▶ WORK INSTRUCTION
Write out exactly the lines from the start of the entries through the one that contains "camera: 10 degrees left, 20 degrees down", including both.
==== DATA IN THIS EXERCISE ====
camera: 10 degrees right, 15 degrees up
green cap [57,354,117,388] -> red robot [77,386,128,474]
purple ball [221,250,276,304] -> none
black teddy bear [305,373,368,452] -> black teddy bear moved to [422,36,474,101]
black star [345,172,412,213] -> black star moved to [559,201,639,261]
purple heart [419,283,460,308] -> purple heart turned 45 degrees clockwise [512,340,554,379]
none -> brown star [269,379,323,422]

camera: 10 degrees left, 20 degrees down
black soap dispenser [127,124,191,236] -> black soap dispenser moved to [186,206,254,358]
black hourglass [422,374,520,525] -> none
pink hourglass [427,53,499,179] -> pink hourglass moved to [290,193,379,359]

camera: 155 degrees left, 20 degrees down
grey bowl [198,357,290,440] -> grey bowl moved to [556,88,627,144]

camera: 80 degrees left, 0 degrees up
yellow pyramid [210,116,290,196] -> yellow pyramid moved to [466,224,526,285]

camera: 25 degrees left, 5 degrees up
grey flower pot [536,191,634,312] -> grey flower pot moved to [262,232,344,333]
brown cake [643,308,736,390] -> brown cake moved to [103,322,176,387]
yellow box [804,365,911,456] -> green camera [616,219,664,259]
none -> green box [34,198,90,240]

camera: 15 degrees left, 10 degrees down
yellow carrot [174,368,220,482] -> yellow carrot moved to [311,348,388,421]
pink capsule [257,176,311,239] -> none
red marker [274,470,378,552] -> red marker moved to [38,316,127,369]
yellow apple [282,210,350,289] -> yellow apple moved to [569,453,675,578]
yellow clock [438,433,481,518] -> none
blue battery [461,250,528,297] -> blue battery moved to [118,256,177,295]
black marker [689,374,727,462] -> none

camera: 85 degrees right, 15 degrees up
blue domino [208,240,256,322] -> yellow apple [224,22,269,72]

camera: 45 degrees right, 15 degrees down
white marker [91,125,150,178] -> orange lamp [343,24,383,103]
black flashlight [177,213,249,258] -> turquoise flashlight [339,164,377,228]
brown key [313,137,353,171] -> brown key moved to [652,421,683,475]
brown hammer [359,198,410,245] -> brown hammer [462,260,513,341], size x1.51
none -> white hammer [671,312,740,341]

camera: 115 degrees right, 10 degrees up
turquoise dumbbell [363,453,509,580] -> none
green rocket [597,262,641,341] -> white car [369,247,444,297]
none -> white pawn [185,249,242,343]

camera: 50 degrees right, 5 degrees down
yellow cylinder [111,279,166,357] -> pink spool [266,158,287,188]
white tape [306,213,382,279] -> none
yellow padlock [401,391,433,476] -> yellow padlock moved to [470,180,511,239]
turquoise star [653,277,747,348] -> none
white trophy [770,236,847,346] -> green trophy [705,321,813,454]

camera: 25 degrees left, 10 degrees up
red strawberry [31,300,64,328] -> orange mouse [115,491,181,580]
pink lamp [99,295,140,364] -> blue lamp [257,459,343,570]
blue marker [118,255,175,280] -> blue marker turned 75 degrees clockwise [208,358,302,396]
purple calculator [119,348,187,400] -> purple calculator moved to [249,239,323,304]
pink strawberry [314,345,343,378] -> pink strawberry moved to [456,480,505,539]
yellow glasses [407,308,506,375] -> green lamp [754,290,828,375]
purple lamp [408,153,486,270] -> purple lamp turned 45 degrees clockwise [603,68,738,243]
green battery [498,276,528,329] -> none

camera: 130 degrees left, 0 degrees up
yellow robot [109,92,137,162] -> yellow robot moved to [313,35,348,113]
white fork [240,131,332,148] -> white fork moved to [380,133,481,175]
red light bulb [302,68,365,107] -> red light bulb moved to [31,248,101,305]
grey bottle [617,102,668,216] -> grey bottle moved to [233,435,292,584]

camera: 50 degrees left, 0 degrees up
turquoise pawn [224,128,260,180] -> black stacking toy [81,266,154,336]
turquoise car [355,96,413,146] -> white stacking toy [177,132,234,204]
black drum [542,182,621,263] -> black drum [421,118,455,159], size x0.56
====
▶ YOUR SOLUTION
camera: 10 degrees right, 15 degrees up
green cap [57,354,117,388] -> red robot [77,386,128,474]
purple ball [221,250,276,304] -> none
black teddy bear [305,373,368,452] -> black teddy bear moved to [422,36,474,101]
black star [345,172,412,213] -> black star moved to [559,201,639,261]
purple heart [419,283,460,308] -> purple heart turned 45 degrees clockwise [512,340,554,379]
none -> brown star [269,379,323,422]

camera: 10 degrees left, 20 degrees down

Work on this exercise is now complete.